(Before-and-after change data)

-*-*-

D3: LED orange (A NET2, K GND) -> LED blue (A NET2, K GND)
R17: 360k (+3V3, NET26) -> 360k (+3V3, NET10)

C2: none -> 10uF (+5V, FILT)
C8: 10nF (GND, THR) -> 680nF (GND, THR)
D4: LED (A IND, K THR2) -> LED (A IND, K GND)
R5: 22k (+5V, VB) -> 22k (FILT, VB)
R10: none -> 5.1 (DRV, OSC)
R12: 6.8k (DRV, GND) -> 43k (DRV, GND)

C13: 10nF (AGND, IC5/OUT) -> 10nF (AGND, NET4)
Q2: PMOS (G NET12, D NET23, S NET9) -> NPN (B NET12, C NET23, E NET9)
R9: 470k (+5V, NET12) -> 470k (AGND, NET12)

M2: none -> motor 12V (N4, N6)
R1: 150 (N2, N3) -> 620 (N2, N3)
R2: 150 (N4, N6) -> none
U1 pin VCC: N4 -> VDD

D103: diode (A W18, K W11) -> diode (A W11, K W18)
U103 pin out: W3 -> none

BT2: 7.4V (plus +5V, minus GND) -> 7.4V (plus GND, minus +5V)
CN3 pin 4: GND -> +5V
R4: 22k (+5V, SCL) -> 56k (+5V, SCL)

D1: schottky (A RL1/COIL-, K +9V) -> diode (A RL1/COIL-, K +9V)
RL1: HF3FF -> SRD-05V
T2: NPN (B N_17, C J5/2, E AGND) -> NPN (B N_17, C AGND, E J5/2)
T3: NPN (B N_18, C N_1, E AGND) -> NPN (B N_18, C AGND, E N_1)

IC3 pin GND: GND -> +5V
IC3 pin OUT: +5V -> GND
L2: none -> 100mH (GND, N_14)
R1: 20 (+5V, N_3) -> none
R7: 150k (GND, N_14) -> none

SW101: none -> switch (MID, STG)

-*-*-

#### WHAT IS REQUIRED
Only the stretch of lines that begins with the one holding "T2: NPN (B N_17, C" and ends with the last line above belongs in the answer; please write it out exactly.

#### RESULT FOR THIS EXERCISE
T2: NPN (B N_17, C J5/2, E AGND) -> NPN (B N_17, C AGND, E J5/2)
T3: NPN (B N_18, C N_1, E AGND) -> NPN (B N_18, C AGND, E N_1)

IC3 pin GND: GND -> +5V
IC3 pin OUT: +5V -> GND
L2: none -> 100mH (GND, N_14)
R1: 20 (+5V, N_3) -> none
R7: 150k (GND, N_14) -> none

SW101: none -> switch (MID, STG)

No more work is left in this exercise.